:: Exercise description ::
Which lines of the material hold the word "pink"? Copy each one.

:: Information given ::

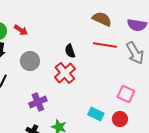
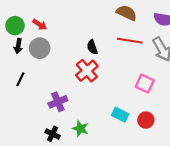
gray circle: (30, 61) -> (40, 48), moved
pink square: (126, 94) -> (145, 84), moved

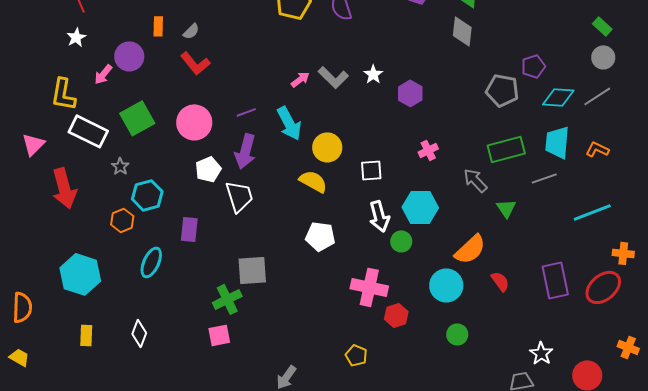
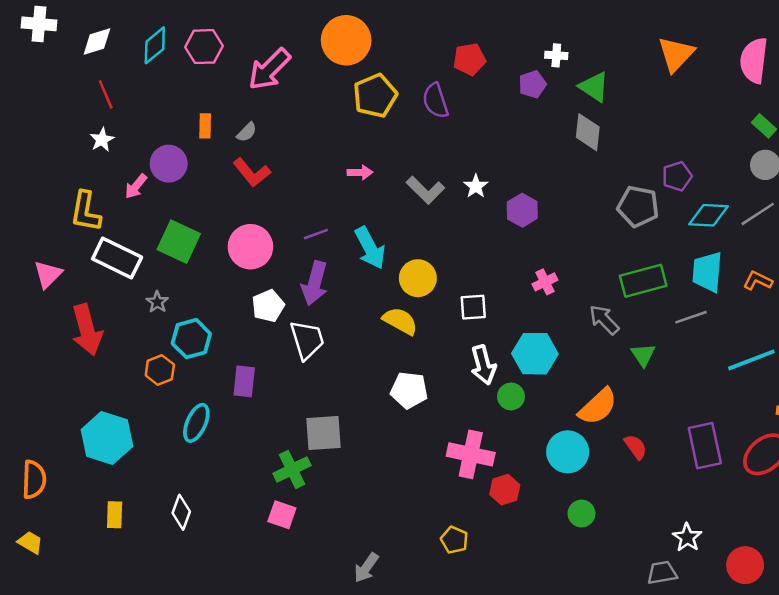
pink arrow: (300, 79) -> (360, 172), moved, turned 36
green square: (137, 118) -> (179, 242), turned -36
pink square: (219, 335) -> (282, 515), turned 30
...
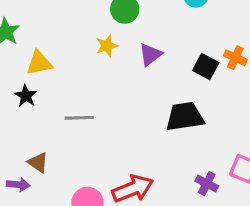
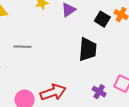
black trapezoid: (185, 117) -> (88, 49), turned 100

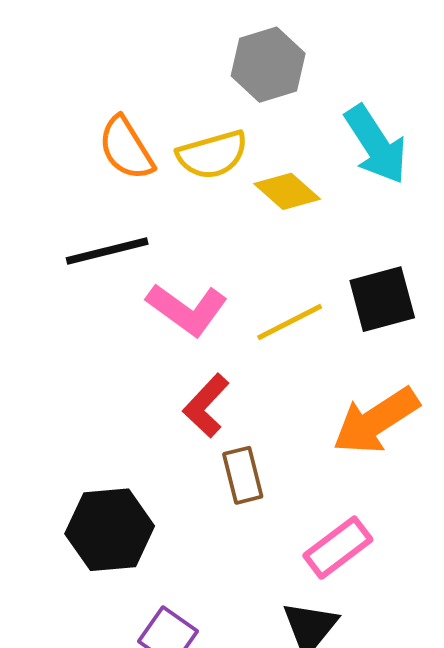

:: Result for this task ::
pink square: (126, 94) -> (145, 84), moved
pink arrow: (300, 79) -> (360, 172), moved, turned 36
pink square: (219, 335) -> (282, 515), turned 30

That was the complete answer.